Segment Start: Dataset entries
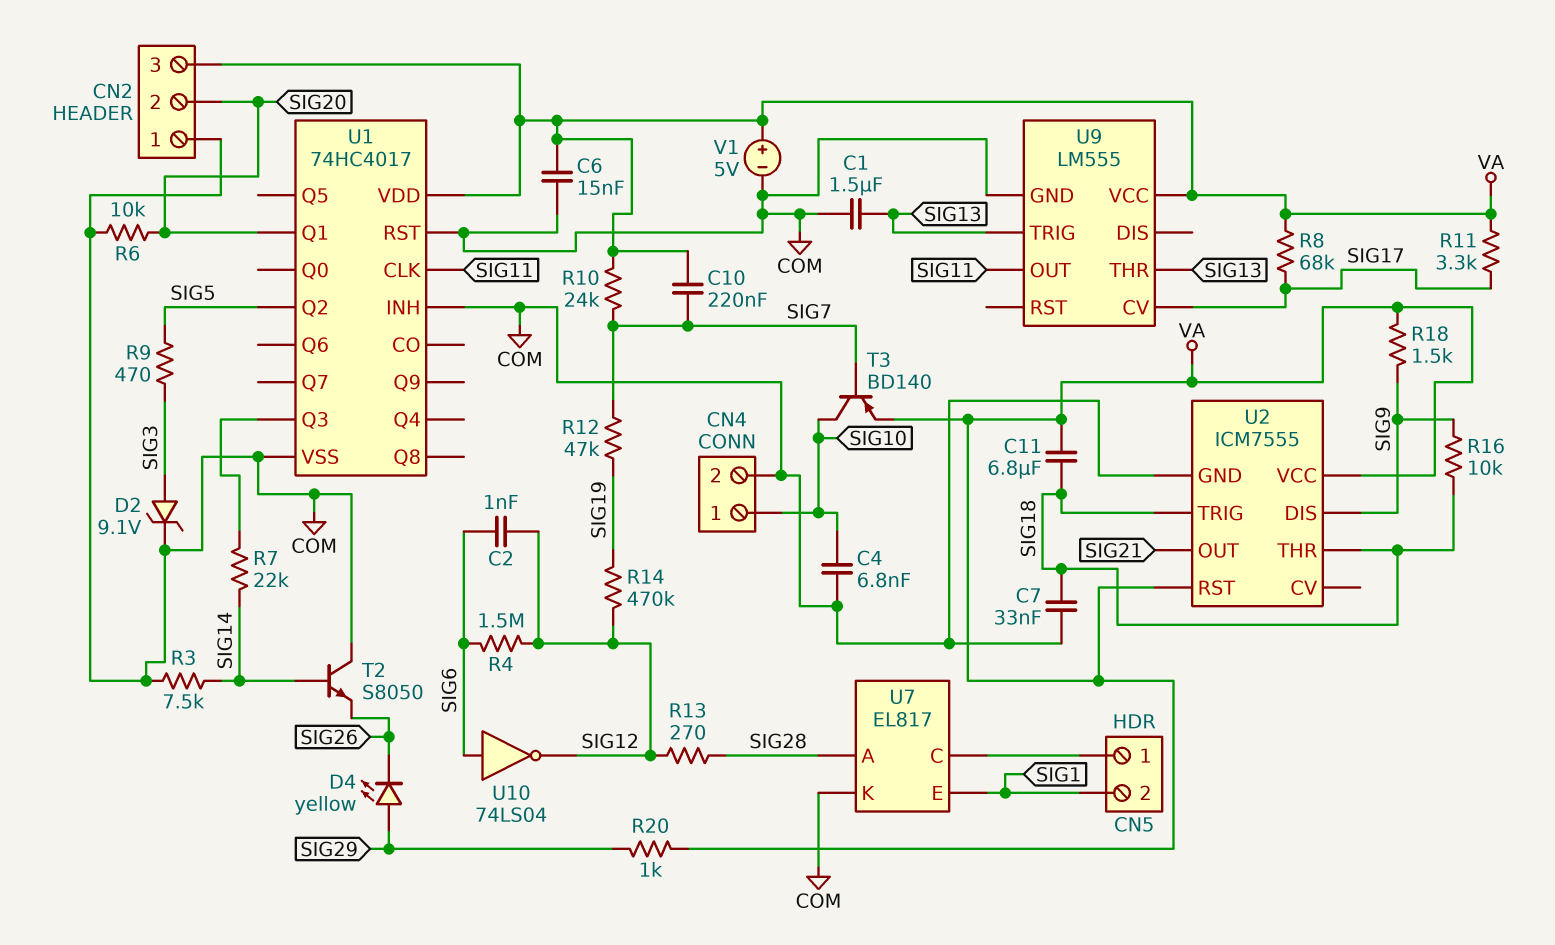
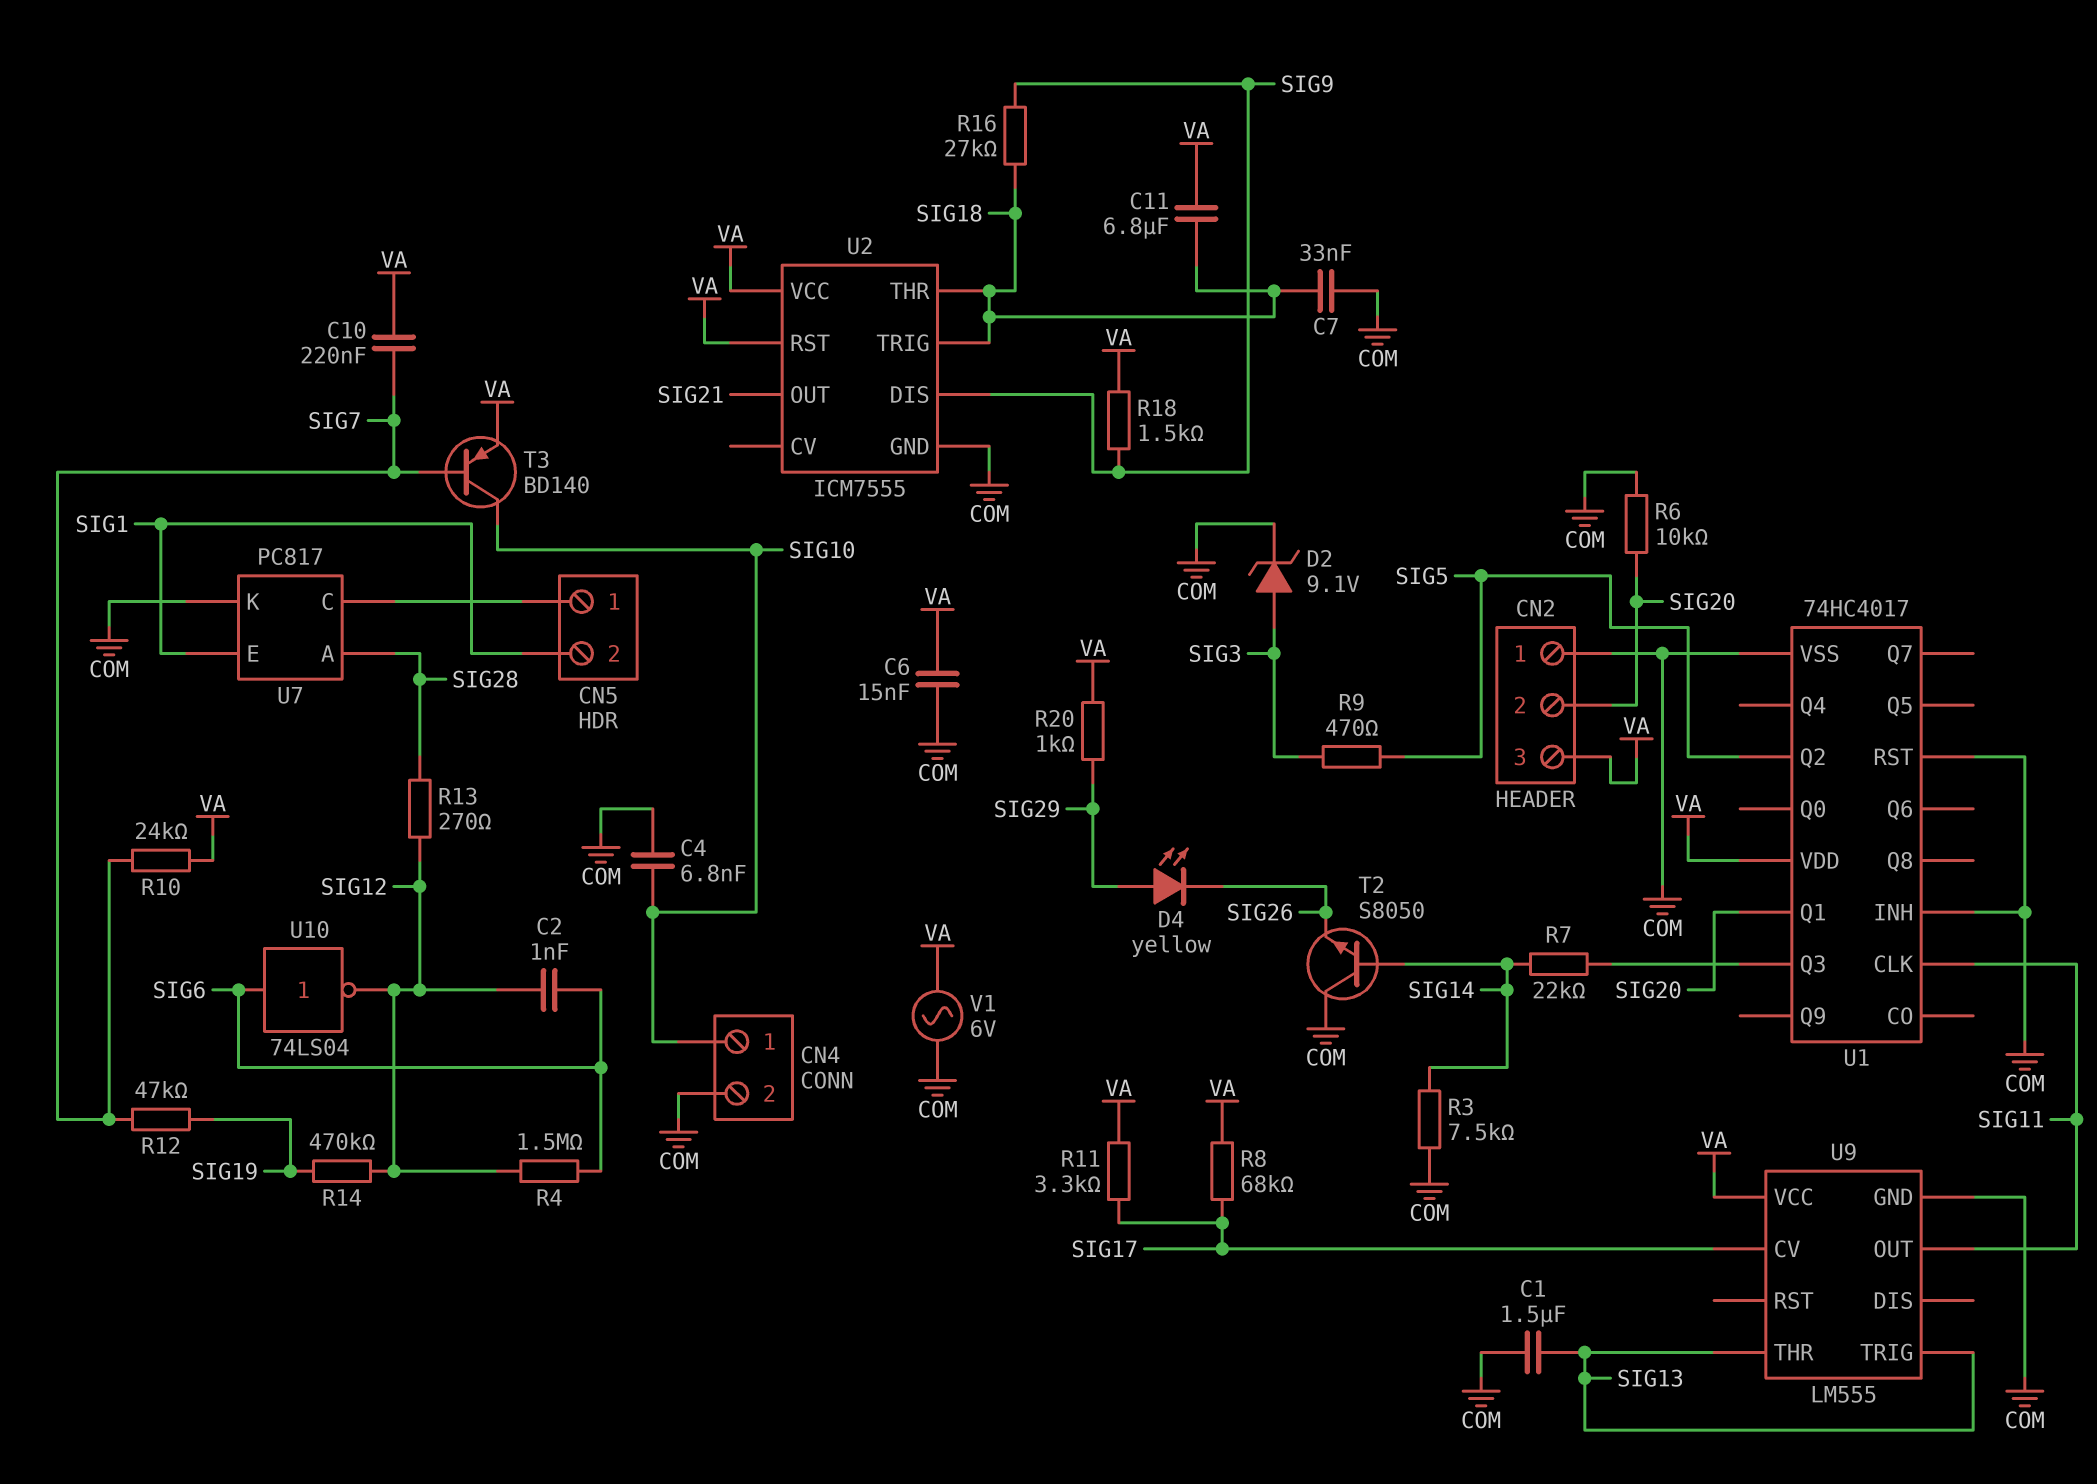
R16: 10k (SIG9, SIG18) -> 27k (SIG9, SIG18)
U7: EL817 -> PC817
V1: 5V (plus VA, minus COM) -> AC 6V (COM, VA)

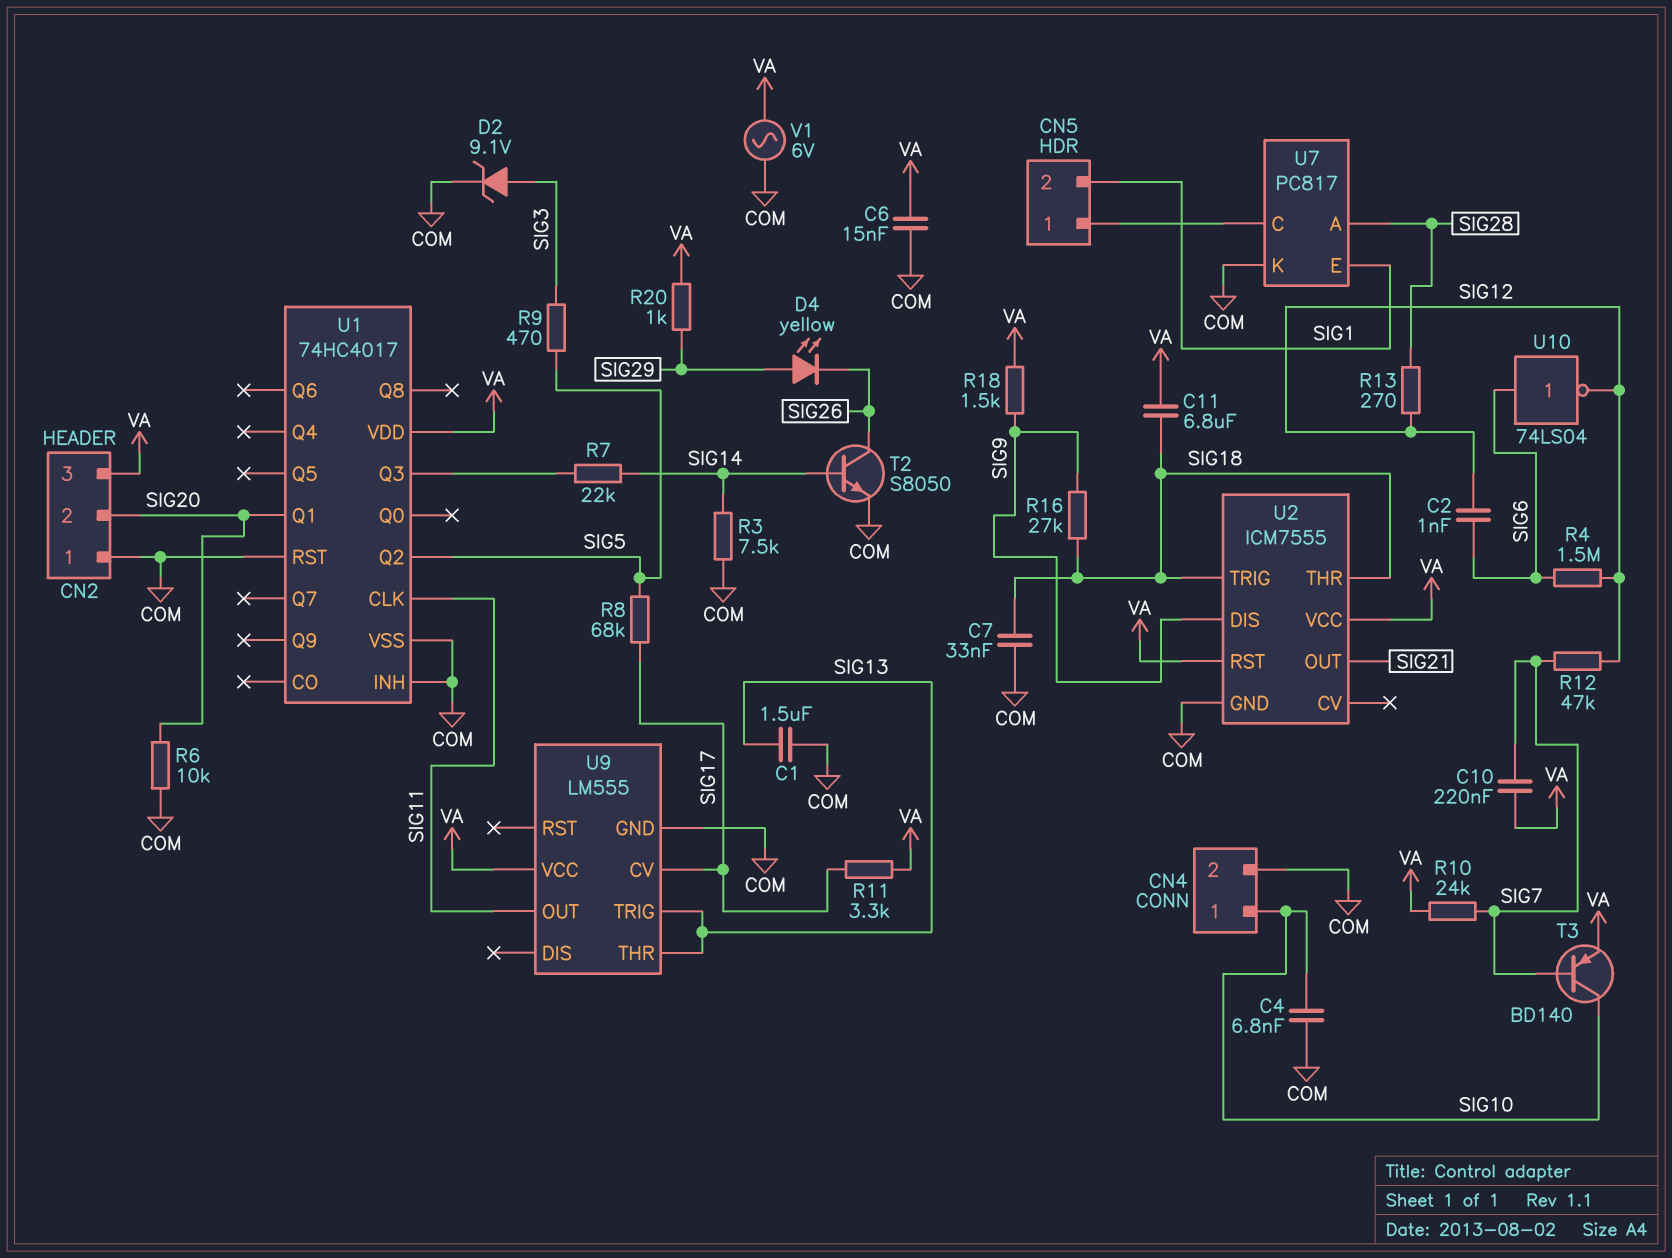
R8: 68k (SIG17, VA) -> 68k (SIG5, SIG17)
R12: 47k (SIG7, SIG19) -> 47k (SIG7, SIG12)
R14: 470k (SIG12, SIG19) -> none
T2: NPN S8050 (B SIG14, C COM, E SIG26) -> NPN S8050 (B SIG14, C SIG26, E COM)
Segment End: Dataset entries
The problem: For this exercise, reproduce exactly each line from the one containing "R8: 68k (SIG17, VA) -> 68k (SIG5, SIG17)" through the last line of the data, and no others.

Exercise solution:
R8: 68k (SIG17, VA) -> 68k (SIG5, SIG17)
R12: 47k (SIG7, SIG19) -> 47k (SIG7, SIG12)
R14: 470k (SIG12, SIG19) -> none
T2: NPN S8050 (B SIG14, C COM, E SIG26) -> NPN S8050 (B SIG14, C SIG26, E COM)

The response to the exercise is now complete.